* Exercise:
Read the data below line by line and copy each one with "RESET" in it.

* Change detection outputs:
^^^^
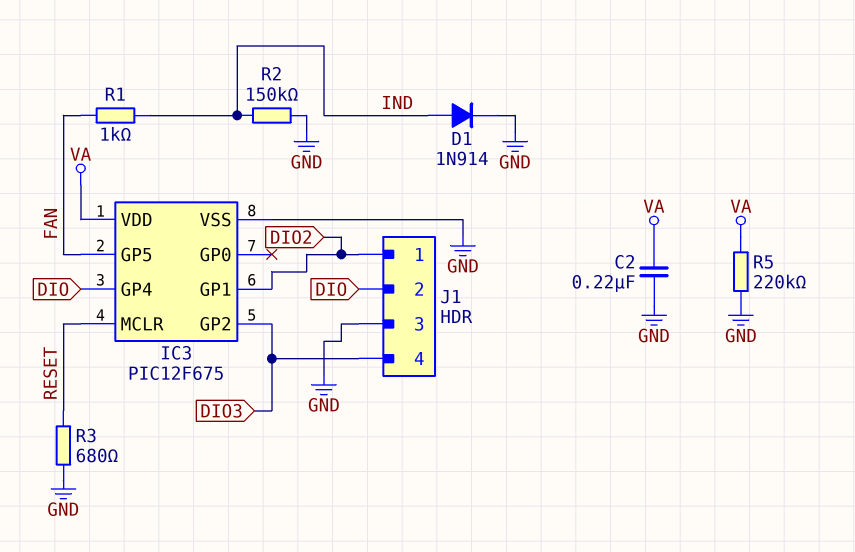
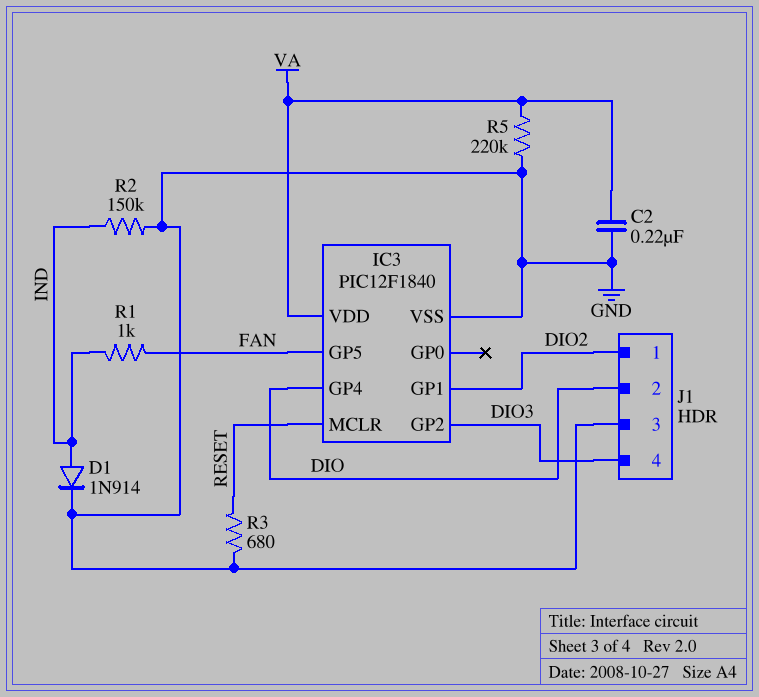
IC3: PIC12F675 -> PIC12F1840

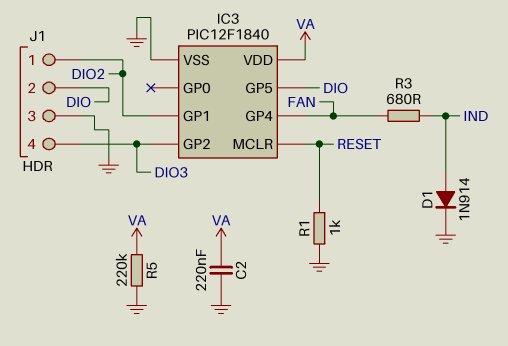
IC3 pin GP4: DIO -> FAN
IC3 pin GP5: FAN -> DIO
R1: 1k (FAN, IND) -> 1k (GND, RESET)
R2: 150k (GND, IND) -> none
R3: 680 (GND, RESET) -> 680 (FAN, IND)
^^^^
* Answer:
R1: 1k (FAN, IND) -> 1k (GND, RESET)
R3: 680 (GND, RESET) -> 680 (FAN, IND)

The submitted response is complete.